◆ Assigned task ◆
Once you reach the line containing "none -> tan brick G5:I5 level 1" in the data below, restate each line word for word up to and including the one containing "none -> blue slope H2:J2 level 1 top J".

Scene edit records
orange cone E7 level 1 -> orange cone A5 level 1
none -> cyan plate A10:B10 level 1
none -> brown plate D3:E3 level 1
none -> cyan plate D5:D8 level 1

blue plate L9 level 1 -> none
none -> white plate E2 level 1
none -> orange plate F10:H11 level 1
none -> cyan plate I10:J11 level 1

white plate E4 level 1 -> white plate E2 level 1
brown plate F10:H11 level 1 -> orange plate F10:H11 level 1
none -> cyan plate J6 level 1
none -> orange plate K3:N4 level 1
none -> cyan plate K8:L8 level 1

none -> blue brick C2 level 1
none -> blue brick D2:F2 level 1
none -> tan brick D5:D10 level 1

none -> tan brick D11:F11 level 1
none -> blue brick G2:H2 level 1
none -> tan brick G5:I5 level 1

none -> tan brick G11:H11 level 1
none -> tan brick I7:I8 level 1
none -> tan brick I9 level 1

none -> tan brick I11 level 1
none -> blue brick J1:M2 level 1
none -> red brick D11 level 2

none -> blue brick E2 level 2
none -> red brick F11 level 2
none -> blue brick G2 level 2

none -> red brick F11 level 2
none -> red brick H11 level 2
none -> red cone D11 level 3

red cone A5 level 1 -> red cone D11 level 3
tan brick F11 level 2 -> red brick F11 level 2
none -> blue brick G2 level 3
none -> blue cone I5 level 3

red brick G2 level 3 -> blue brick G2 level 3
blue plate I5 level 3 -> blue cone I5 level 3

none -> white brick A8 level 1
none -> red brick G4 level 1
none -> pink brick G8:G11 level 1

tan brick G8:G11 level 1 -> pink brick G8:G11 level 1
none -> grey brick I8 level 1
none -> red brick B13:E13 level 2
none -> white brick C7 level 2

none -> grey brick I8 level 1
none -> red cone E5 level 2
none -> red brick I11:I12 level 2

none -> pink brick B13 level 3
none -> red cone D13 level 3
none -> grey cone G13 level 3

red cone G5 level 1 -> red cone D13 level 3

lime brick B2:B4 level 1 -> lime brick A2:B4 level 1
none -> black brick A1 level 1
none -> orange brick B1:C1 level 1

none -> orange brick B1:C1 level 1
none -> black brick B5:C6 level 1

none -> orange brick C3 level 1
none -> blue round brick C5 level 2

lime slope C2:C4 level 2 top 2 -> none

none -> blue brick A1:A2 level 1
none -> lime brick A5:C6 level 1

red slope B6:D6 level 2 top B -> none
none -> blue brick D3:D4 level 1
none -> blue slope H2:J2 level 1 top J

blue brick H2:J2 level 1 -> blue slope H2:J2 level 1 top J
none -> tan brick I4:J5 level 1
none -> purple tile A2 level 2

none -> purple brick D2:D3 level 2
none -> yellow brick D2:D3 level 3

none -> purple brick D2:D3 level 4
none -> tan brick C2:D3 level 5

◆ Answer section ◆
none -> tan brick G5:I5 level 1

none -> tan brick G11:H11 level 1
none -> tan brick I7:I8 level 1
none -> tan brick I9 level 1

none -> tan brick I11 level 1
none -> blue brick J1:M2 level 1
none -> red brick D11 level 2

none -> blue brick E2 level 2
none -> red brick F11 level 2
none -> blue brick G2 level 2

none -> red brick F11 level 2
none -> red brick H11 level 2
none -> red cone D11 level 3

red cone A5 level 1 -> red cone D11 level 3
tan brick F11 level 2 -> red brick F11 level 2
none -> blue brick G2 level 3
none -> blue cone I5 level 3

red brick G2 level 3 -> blue brick G2 level 3
blue plate I5 level 3 -> blue cone I5 level 3

none -> white brick A8 level 1
none -> red brick G4 level 1
none -> pink brick G8:G11 level 1

tan brick G8:G11 level 1 -> pink brick G8:G11 level 1
none -> grey brick I8 level 1
none -> red brick B13:E13 level 2
none -> white brick C7 level 2

none -> grey brick I8 level 1
none -> red cone E5 level 2
none -> red brick I11:I12 level 2

none -> pink brick B13 level 3
none -> red cone D13 level 3
none -> grey cone G13 level 3

red cone G5 level 1 -> red cone D13 level 3

lime brick B2:B4 level 1 -> lime brick A2:B4 level 1
none -> black brick A1 level 1
none -> orange brick B1:C1 level 1

none -> orange brick B1:C1 level 1
none -> black brick B5:C6 level 1

none -> orange brick C3 level 1
none -> blue round brick C5 level 2

lime slope C2:C4 level 2 top 2 -> none

none -> blue brick A1:A2 level 1
none -> lime brick A5:C6 level 1

red slope B6:D6 level 2 top B -> none
none -> blue brick D3:D4 level 1
none -> blue slope H2:J2 level 1 top J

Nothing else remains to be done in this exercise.